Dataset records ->
* * * * * * * * *

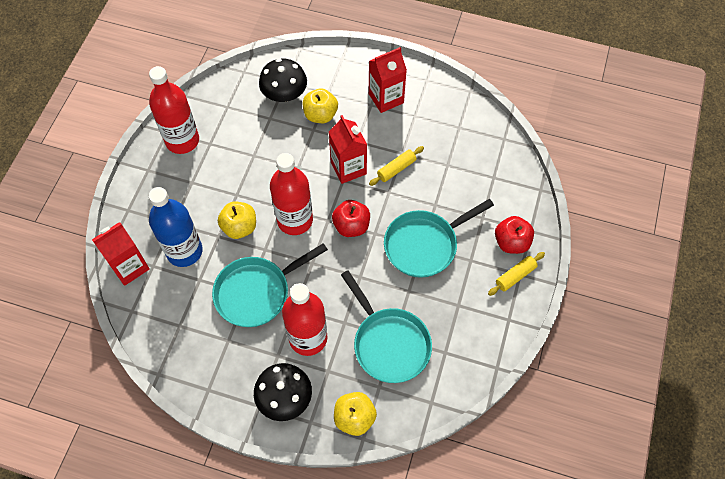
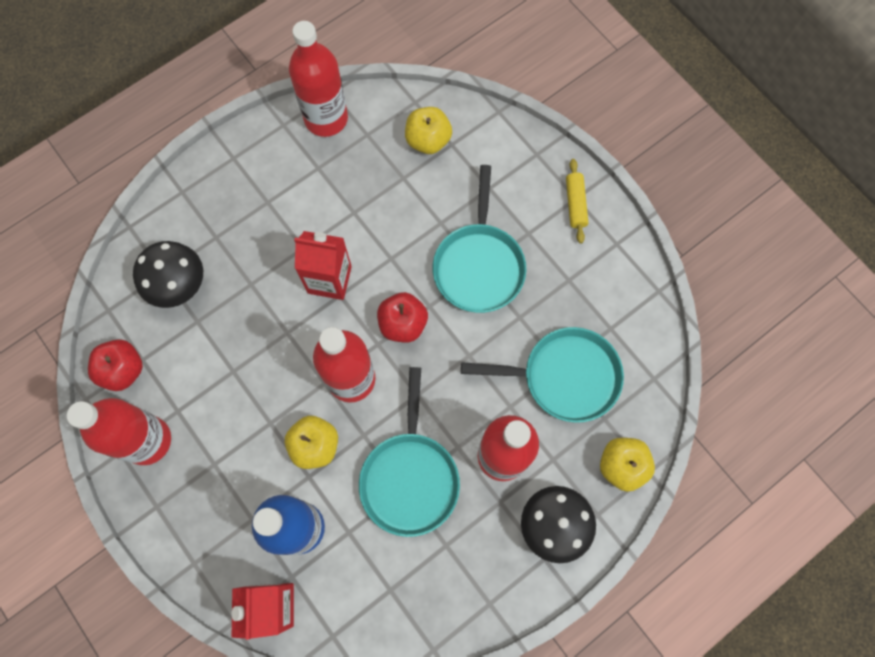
camera: 55 degrees left, 10 degrees up
(320, 115) = (238, 263): yellow apple -> yellow apple (428, 140)
(386, 98) = (272, 181): red carton -> none
(396, 169) = (368, 231): yellow rolling pin -> none
(450, 99) = (326, 118): none -> red bottle
(511, 242) = (536, 181): red apple -> red apple (123, 370)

* * * * * * * * *

Required action -> Letter for letter, reproduce every record above and skip the pictures.

Result ->
camera: 55 degrees left, 10 degrees up
(320, 115) = (238, 263): yellow apple -> yellow apple (428, 140)
(386, 98) = (272, 181): red carton -> none
(396, 169) = (368, 231): yellow rolling pin -> none
(450, 99) = (326, 118): none -> red bottle
(511, 242) = (536, 181): red apple -> red apple (123, 370)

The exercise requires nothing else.